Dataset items
*****

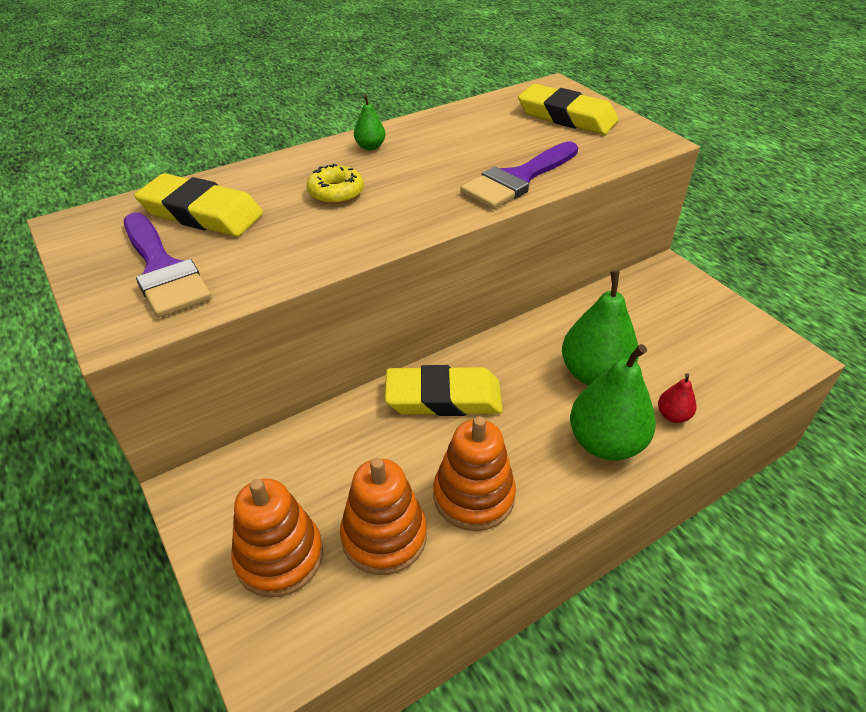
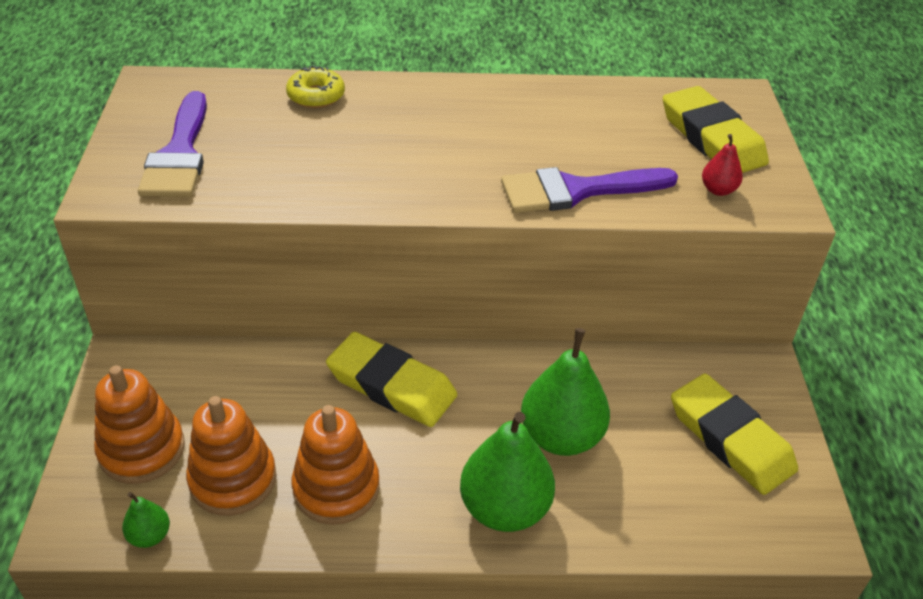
camera: 30 degrees right, 0 degrees up
yellow eraser [134,173,263,237] -> yellow eraser moved to [671,373,798,495]
yellow donut [306,164,364,204] -> yellow donut moved to [286,66,345,108]
green pear [354,94,386,150] -> green pear moved to [122,492,170,548]
red pear [658,373,696,423] -> red pear moved to [702,134,743,196]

*****

● WORK TO COMPLETE
Would you give the data above again word for word, skipping any images?

● TASK RESPONSE
camera: 30 degrees right, 0 degrees up
yellow eraser [134,173,263,237] -> yellow eraser moved to [671,373,798,495]
yellow donut [306,164,364,204] -> yellow donut moved to [286,66,345,108]
green pear [354,94,386,150] -> green pear moved to [122,492,170,548]
red pear [658,373,696,423] -> red pear moved to [702,134,743,196]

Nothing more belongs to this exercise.